- [About this exercise]: Extract exactly those lines that lie between the start of the material and the line with "camera: 80 degrees left, 30 degrees up", including both boundary lines and no others.

- [Supplied records]:
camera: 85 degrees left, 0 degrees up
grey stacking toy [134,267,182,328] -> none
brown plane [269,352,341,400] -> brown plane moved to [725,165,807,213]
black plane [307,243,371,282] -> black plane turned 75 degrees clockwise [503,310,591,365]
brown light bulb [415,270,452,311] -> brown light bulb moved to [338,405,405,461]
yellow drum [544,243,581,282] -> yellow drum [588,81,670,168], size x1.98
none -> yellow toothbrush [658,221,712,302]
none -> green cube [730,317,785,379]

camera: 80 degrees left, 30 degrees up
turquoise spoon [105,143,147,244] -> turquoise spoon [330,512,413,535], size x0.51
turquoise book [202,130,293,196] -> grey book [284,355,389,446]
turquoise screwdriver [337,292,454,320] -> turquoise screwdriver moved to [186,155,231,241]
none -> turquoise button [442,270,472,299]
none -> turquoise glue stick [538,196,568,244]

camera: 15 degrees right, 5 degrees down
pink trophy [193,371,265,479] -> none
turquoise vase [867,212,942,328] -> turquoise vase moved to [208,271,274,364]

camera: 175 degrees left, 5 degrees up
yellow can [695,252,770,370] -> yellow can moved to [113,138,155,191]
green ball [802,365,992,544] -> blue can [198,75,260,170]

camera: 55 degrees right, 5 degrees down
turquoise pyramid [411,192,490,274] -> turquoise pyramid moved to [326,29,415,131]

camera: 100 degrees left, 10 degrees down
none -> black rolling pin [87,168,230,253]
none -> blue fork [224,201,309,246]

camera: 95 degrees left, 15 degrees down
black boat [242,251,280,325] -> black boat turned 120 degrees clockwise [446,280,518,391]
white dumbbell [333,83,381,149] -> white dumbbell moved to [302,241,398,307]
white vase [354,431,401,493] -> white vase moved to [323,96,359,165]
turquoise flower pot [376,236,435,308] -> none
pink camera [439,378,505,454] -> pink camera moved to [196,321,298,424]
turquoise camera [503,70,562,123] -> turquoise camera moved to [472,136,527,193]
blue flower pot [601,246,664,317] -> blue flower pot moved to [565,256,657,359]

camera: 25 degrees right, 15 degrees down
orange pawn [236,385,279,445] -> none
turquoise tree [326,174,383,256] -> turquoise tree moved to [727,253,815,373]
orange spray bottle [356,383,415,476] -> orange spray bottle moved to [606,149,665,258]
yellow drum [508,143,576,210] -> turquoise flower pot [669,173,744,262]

- [Response box]:
camera: 85 degrees left, 0 degrees up
grey stacking toy [134,267,182,328] -> none
brown plane [269,352,341,400] -> brown plane moved to [725,165,807,213]
black plane [307,243,371,282] -> black plane turned 75 degrees clockwise [503,310,591,365]
brown light bulb [415,270,452,311] -> brown light bulb moved to [338,405,405,461]
yellow drum [544,243,581,282] -> yellow drum [588,81,670,168], size x1.98
none -> yellow toothbrush [658,221,712,302]
none -> green cube [730,317,785,379]

camera: 80 degrees left, 30 degrees up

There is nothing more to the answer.